● Problem statement:
Every record, apart from its pictures, should be repeated exactly.

● The input:
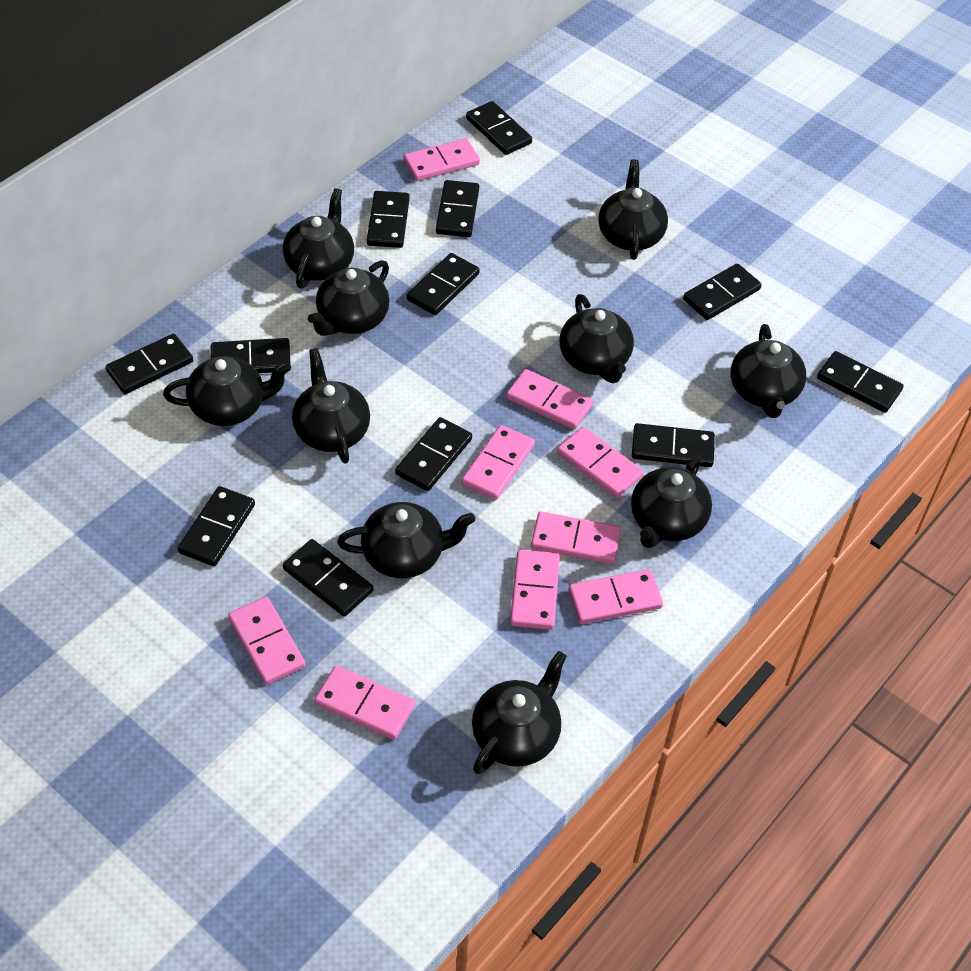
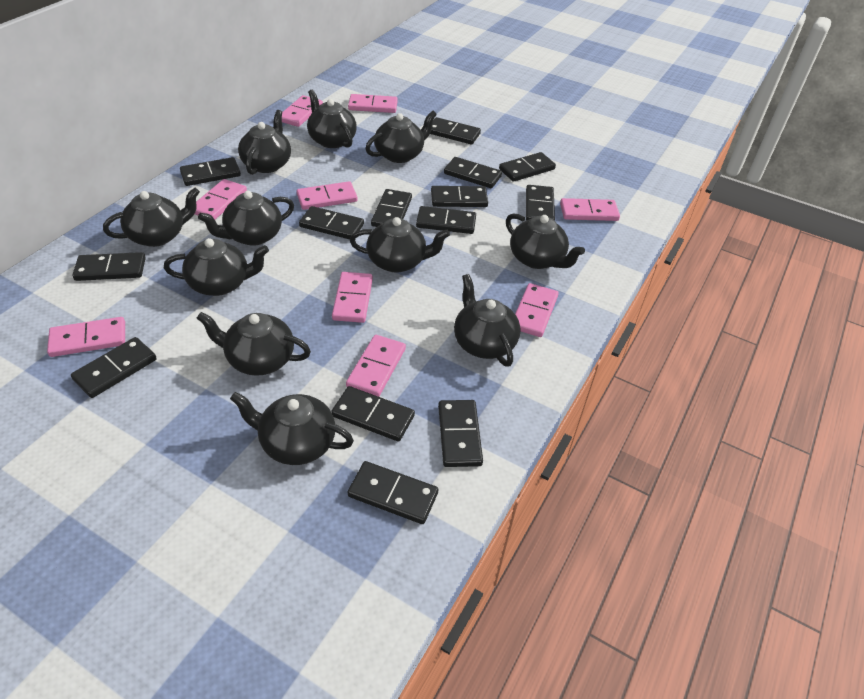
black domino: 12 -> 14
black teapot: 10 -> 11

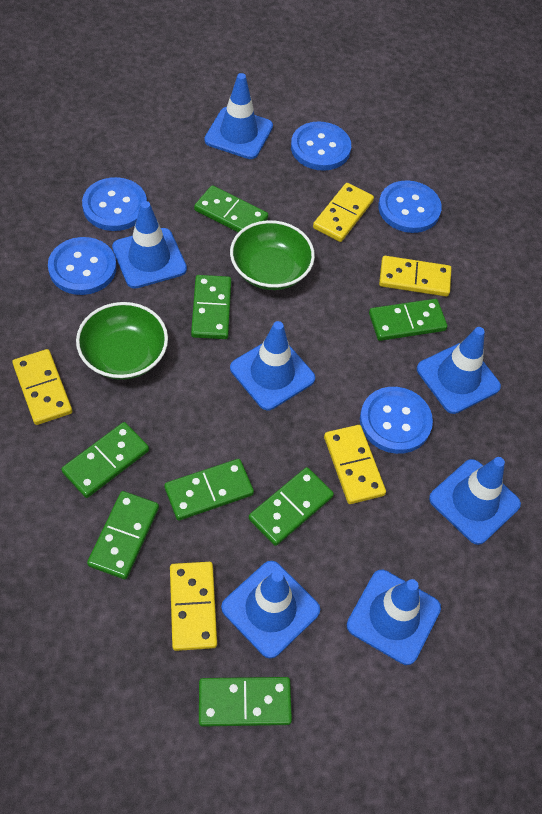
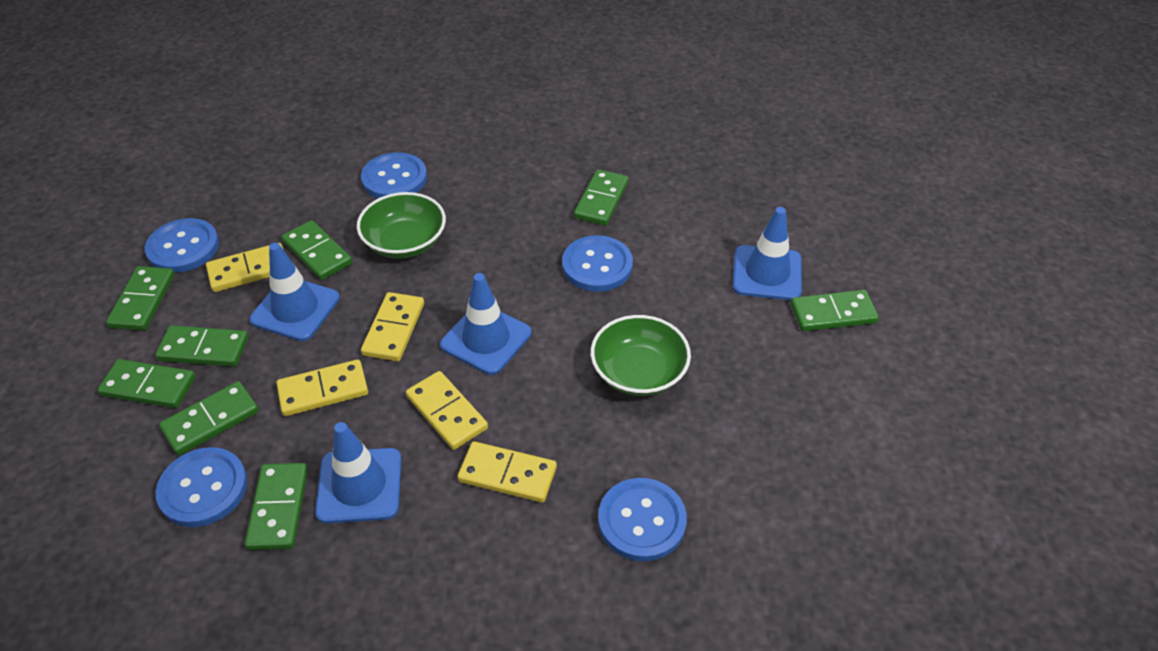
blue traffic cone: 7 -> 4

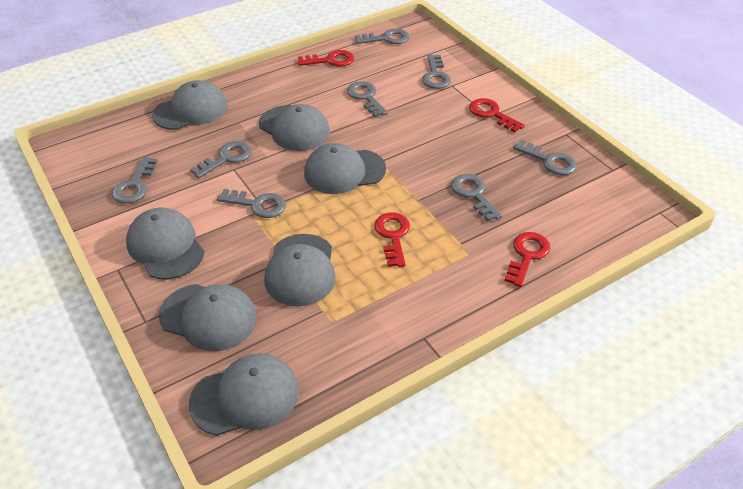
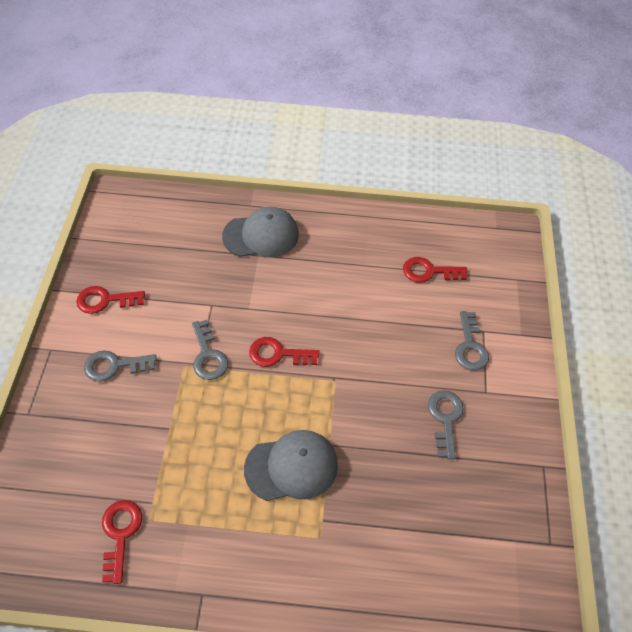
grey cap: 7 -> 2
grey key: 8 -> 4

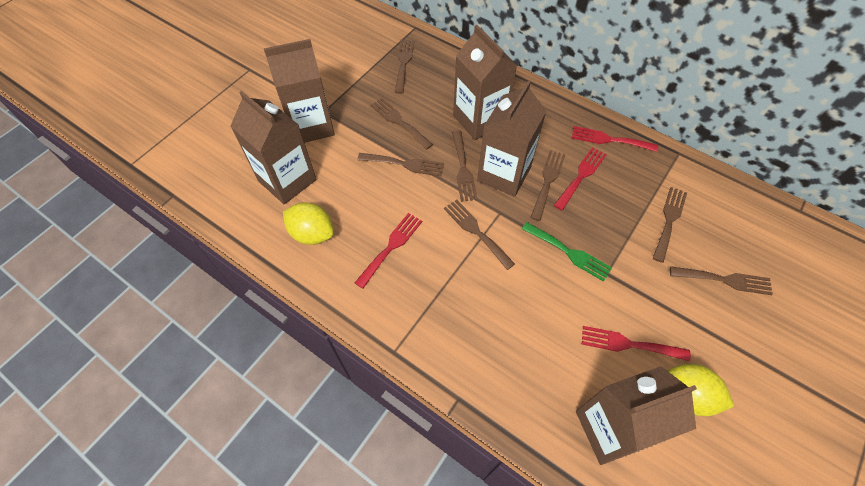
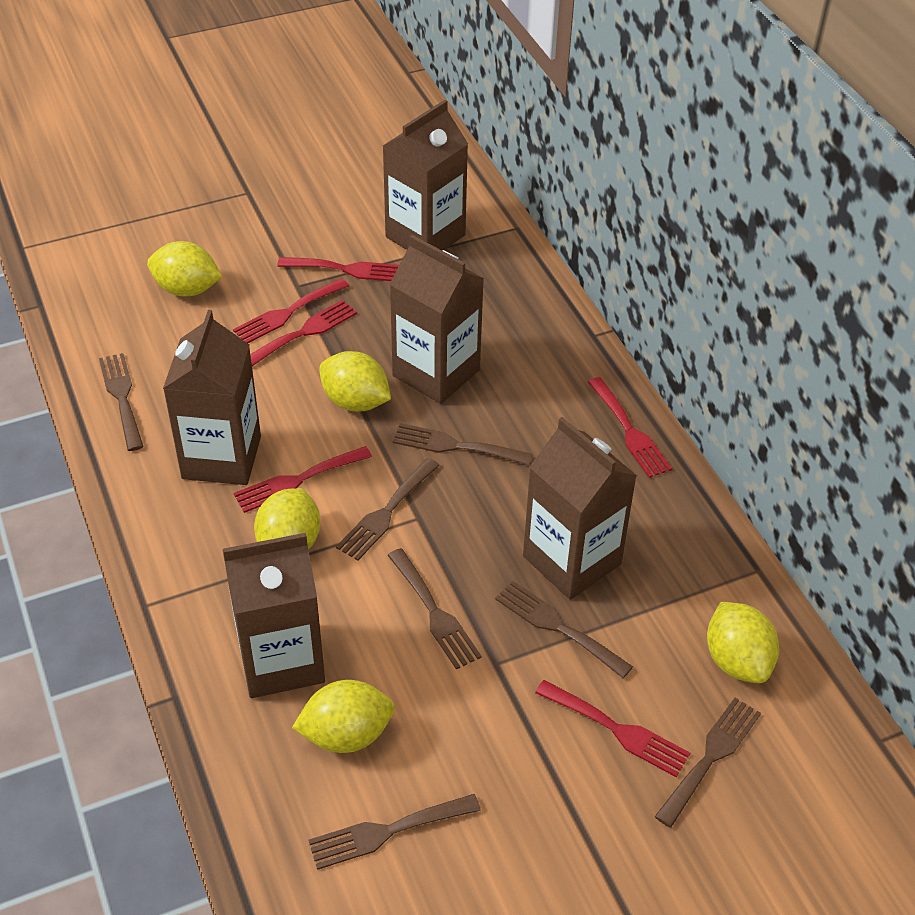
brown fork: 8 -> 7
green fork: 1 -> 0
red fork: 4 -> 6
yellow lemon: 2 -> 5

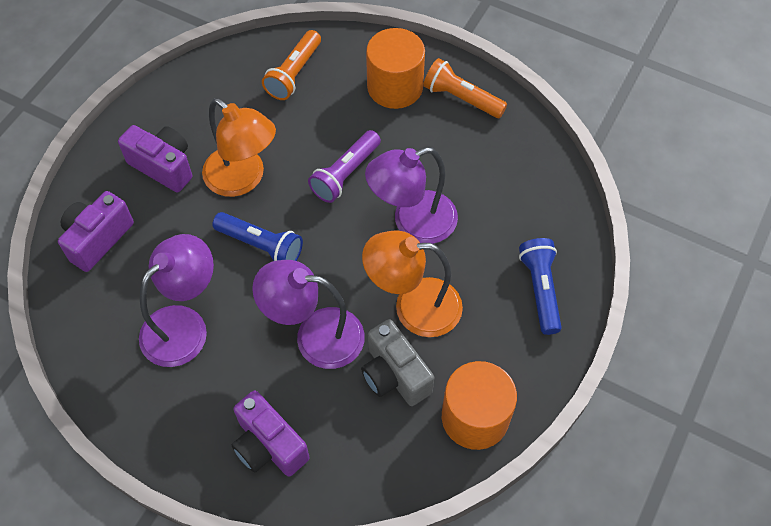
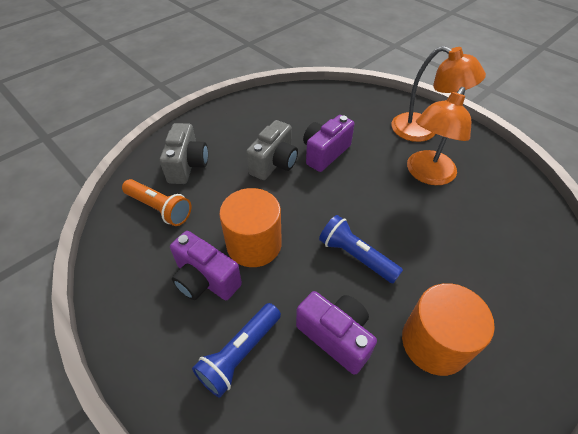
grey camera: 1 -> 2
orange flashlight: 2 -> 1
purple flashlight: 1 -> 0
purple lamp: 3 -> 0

● Exercise response:
black domino: 12 -> 14
black teapot: 10 -> 11

blue traffic cone: 7 -> 4

grey cap: 7 -> 2
grey key: 8 -> 4

brown fork: 8 -> 7
green fork: 1 -> 0
red fork: 4 -> 6
yellow lemon: 2 -> 5

grey camera: 1 -> 2
orange flashlight: 2 -> 1
purple flashlight: 1 -> 0
purple lamp: 3 -> 0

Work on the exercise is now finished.